Stored entries:
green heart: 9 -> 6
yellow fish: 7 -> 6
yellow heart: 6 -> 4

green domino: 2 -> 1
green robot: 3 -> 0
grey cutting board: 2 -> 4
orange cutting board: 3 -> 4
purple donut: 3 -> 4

...

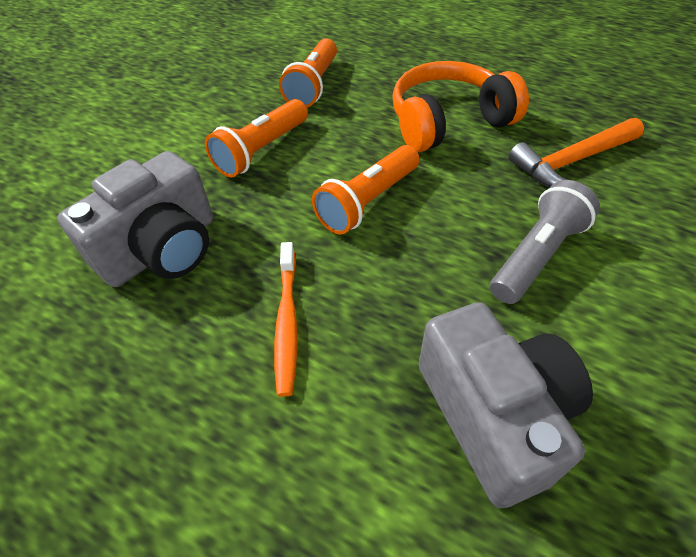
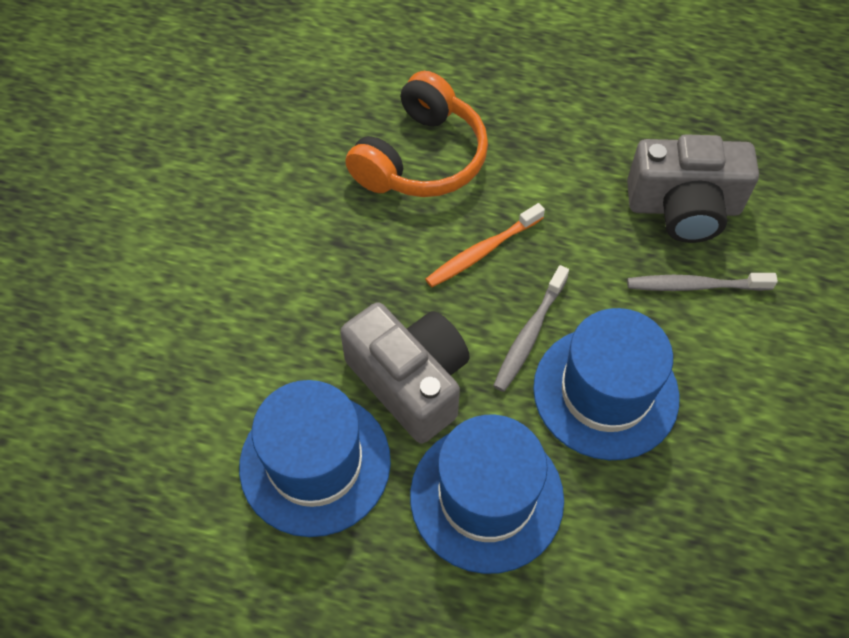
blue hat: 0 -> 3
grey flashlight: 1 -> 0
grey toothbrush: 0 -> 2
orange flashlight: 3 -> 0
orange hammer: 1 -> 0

* * *

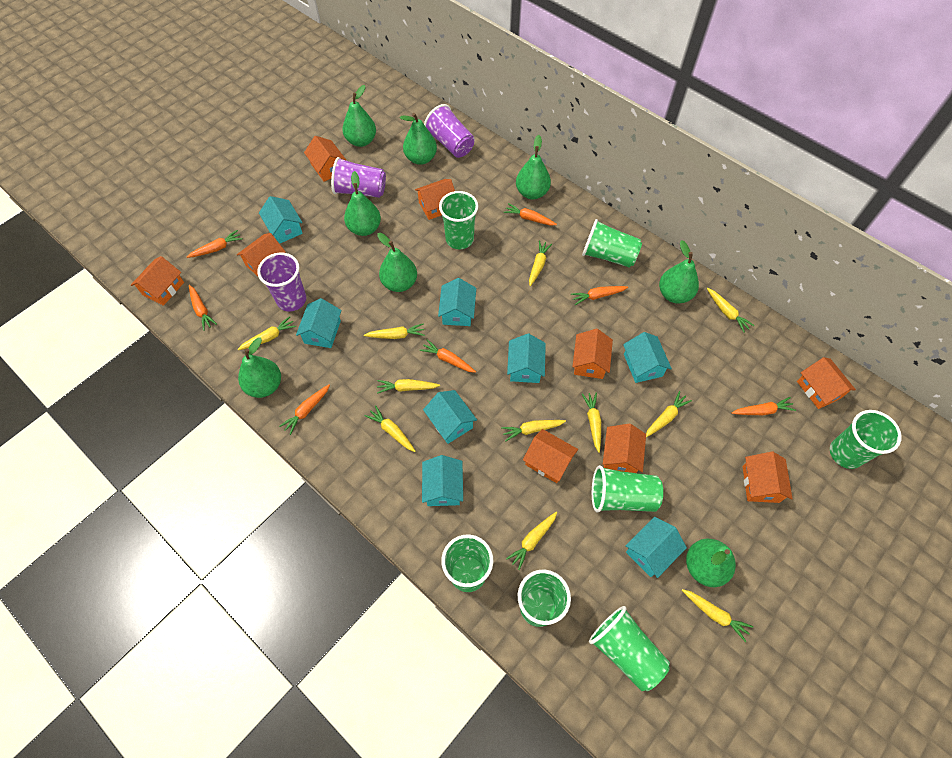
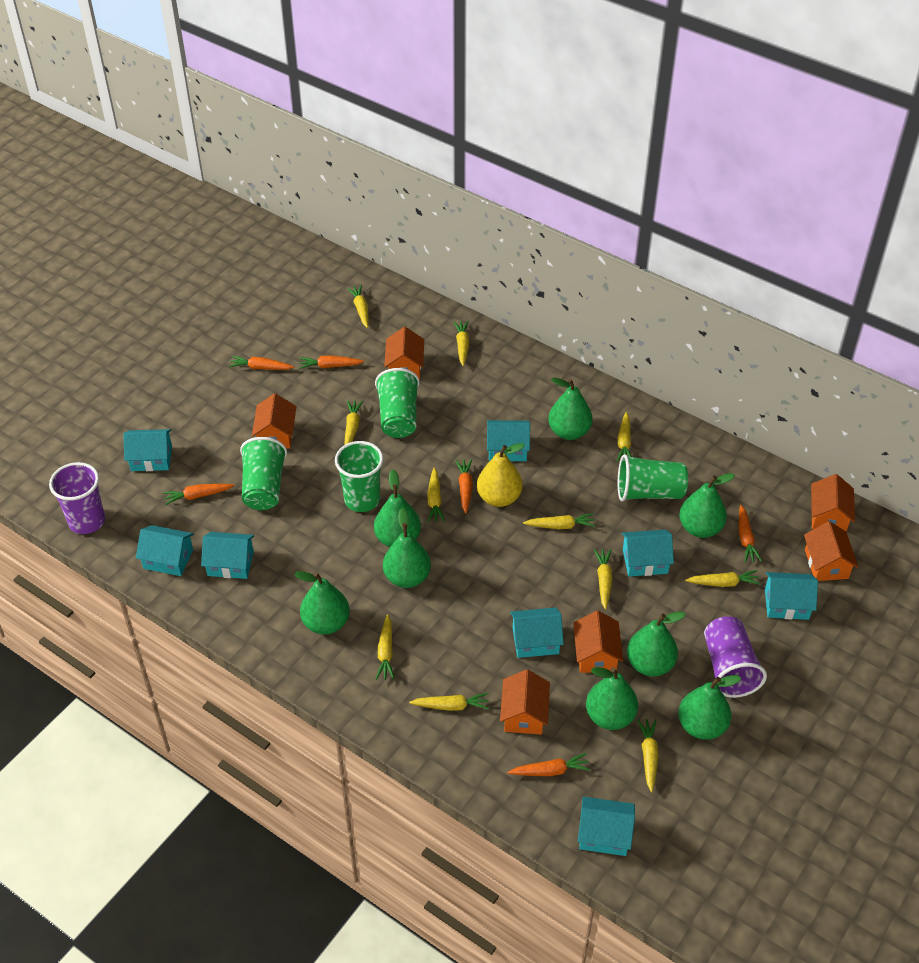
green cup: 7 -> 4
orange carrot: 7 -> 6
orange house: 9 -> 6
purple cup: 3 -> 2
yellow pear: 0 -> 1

WHAT YOU WILL DO ::
Note every line above where the string "flashlight" shows up, and copy those lines.

EXERCISE RESULT ::
grey flashlight: 1 -> 0
orange flashlight: 3 -> 0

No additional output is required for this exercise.